### Problem to solve
Scan the entries line by line and return those with "dumbbell".

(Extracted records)

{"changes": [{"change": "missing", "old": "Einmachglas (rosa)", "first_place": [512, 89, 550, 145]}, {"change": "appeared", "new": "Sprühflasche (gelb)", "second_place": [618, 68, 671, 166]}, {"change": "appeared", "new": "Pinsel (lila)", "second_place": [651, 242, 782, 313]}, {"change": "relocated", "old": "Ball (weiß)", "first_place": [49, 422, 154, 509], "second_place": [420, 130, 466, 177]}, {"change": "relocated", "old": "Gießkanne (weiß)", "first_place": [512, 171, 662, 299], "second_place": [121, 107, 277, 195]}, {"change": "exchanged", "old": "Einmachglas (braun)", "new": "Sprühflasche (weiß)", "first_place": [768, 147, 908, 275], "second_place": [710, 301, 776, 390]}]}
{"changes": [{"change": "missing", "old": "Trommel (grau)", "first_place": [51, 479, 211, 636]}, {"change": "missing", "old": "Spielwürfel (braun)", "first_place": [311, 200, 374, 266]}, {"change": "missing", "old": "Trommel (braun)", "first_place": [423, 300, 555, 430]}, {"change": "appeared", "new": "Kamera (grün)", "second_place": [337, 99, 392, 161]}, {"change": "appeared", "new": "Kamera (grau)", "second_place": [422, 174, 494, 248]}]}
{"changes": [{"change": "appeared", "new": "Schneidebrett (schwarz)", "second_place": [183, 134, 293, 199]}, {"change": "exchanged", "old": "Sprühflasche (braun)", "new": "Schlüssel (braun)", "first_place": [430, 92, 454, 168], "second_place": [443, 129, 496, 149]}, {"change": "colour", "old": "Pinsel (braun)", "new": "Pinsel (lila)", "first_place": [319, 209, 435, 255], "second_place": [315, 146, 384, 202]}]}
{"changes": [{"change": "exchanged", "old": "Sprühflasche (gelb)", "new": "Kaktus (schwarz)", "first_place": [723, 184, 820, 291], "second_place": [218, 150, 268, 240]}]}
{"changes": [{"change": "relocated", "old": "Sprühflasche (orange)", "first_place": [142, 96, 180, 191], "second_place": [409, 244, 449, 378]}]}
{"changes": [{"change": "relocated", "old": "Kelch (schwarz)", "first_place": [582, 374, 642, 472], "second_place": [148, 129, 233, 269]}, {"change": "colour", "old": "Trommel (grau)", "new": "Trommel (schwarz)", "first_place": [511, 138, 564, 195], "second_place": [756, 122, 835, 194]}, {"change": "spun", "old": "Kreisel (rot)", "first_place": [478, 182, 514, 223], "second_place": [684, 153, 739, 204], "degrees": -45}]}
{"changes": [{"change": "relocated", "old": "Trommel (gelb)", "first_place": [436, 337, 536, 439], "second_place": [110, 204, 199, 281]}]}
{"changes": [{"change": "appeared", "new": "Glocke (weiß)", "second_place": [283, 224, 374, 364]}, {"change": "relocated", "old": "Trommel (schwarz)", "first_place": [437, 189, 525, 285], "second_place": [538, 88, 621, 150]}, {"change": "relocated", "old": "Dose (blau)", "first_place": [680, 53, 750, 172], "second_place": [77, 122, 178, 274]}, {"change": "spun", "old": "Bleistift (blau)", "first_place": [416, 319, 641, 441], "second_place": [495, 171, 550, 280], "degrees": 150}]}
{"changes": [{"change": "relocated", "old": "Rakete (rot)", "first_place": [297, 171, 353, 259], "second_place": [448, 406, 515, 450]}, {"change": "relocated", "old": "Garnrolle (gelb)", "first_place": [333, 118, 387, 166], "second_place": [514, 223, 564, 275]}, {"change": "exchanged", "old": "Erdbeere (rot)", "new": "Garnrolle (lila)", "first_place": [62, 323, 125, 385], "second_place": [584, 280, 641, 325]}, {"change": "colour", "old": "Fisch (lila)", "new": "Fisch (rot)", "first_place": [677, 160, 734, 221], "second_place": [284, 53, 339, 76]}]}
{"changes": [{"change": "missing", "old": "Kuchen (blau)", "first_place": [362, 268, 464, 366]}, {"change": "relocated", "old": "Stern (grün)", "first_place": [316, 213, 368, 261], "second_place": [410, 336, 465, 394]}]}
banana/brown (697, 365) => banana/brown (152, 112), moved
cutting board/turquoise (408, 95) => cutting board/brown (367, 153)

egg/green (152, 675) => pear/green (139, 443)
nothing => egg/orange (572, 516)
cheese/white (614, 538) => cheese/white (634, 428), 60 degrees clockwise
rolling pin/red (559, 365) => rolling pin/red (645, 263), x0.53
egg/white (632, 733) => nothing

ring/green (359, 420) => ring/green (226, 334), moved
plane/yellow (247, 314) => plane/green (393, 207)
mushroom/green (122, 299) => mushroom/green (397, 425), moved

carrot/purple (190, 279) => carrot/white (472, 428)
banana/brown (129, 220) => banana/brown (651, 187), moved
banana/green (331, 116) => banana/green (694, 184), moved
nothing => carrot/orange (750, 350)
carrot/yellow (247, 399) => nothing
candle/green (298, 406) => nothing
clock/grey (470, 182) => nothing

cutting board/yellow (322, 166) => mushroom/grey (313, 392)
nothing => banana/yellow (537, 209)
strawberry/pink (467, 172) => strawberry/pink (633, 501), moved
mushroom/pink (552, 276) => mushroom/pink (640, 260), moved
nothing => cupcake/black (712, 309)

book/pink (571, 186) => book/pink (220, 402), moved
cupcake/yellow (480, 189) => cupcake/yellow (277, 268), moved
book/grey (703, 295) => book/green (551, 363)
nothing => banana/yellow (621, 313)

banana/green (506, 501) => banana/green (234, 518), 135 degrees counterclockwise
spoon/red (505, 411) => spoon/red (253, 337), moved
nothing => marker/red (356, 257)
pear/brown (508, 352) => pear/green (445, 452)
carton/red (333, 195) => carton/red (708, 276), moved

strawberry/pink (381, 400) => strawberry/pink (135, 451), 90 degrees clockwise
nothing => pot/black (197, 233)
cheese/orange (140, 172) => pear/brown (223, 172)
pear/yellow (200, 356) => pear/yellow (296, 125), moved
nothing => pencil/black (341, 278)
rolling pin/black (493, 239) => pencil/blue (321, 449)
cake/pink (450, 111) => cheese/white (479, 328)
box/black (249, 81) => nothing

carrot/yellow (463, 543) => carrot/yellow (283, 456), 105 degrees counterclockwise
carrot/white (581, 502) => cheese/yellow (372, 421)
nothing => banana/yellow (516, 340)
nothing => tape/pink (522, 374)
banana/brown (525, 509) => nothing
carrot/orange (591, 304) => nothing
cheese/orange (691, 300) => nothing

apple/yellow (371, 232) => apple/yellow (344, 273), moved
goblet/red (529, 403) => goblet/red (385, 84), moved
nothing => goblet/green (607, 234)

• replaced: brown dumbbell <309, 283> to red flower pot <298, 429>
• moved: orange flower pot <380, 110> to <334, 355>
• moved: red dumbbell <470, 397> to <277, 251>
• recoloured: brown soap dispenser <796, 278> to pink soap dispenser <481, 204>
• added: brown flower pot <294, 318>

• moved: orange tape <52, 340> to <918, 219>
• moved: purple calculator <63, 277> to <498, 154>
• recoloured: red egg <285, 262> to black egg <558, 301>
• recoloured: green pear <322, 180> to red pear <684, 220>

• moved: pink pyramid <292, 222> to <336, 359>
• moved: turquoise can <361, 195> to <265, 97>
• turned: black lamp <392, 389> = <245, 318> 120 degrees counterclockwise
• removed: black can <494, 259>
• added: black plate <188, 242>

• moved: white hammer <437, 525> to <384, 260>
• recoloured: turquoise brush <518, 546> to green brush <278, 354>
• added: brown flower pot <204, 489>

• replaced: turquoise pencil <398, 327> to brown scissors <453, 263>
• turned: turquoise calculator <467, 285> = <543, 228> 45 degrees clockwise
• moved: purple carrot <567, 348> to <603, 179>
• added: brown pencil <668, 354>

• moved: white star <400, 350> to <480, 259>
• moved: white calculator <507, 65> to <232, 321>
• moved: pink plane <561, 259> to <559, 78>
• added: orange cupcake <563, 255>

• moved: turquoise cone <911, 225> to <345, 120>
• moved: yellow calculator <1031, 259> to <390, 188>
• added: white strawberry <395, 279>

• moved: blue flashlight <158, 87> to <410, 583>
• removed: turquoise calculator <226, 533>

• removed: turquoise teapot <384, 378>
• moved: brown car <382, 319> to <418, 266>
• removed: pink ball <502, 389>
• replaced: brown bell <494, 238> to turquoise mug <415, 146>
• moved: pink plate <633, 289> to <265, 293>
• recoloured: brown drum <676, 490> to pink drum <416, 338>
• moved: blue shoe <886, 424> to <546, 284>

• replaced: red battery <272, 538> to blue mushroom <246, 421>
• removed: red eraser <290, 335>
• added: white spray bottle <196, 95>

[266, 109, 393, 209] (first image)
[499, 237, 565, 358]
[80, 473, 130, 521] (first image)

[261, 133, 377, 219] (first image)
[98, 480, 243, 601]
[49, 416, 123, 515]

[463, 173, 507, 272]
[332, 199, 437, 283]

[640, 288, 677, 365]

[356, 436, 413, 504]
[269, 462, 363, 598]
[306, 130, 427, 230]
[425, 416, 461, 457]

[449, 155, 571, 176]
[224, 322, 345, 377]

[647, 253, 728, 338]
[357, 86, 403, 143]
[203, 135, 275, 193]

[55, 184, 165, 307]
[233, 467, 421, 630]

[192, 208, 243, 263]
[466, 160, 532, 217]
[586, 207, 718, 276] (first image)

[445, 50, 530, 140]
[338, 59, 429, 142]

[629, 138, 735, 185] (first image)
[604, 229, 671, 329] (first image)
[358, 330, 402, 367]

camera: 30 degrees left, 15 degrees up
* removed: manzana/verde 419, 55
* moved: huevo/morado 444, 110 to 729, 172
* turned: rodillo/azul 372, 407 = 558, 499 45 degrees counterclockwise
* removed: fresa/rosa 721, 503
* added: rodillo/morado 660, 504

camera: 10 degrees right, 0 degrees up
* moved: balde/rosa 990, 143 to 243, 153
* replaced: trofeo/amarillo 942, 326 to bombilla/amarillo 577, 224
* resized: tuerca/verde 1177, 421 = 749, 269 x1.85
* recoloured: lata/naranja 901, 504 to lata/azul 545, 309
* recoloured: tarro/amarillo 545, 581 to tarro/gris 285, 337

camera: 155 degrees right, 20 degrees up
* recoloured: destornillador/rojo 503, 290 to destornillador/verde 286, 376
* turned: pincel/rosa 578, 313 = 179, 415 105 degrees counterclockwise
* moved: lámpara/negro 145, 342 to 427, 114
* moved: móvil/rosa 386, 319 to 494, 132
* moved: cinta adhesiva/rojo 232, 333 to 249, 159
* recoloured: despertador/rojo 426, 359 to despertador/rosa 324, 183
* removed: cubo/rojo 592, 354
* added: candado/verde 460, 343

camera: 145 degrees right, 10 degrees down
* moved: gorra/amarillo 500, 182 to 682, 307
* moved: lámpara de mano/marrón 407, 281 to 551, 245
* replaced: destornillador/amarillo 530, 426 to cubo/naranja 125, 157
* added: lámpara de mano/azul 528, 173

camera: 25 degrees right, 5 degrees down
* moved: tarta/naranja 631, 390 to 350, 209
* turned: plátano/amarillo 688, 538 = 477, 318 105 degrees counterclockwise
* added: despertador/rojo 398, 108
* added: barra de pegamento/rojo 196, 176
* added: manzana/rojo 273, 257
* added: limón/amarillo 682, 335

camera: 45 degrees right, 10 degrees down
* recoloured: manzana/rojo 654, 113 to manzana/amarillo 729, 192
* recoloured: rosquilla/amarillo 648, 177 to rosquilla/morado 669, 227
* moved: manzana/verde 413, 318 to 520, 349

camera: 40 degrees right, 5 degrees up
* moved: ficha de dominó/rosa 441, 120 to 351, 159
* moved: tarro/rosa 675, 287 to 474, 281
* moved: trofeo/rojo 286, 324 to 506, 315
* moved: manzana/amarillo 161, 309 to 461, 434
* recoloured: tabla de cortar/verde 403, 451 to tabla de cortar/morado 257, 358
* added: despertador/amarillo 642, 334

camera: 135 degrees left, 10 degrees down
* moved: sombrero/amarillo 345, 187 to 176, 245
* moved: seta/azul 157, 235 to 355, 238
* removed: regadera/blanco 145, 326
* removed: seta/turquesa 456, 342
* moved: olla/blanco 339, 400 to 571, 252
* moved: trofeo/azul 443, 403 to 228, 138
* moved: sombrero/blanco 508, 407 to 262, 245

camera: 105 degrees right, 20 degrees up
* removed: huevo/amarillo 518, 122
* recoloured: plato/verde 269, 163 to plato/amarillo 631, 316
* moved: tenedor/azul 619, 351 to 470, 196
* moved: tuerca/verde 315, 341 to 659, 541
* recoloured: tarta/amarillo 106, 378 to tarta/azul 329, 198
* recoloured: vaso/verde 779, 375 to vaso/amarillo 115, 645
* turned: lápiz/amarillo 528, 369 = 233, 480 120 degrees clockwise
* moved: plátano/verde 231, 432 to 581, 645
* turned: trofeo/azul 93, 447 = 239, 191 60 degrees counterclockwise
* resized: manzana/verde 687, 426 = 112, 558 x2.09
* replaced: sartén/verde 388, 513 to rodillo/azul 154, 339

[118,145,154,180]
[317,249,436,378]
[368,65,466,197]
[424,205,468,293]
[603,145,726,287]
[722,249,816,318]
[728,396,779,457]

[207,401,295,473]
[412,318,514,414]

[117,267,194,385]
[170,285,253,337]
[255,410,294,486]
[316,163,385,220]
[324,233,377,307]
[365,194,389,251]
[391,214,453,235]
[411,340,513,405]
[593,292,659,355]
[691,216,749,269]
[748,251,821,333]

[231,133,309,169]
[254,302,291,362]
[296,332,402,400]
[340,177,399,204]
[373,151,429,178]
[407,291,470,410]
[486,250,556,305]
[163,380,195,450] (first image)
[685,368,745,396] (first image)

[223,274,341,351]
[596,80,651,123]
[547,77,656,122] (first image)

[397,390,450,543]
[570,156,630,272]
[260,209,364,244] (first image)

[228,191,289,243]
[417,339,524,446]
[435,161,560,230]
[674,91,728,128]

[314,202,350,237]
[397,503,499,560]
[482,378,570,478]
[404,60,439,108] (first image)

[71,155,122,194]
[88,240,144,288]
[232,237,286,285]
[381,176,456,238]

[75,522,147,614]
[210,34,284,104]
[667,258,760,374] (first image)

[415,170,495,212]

### Answer section
• replaced: brown dumbbell <309, 283> to red flower pot <298, 429>
• moved: red dumbbell <470, 397> to <277, 251>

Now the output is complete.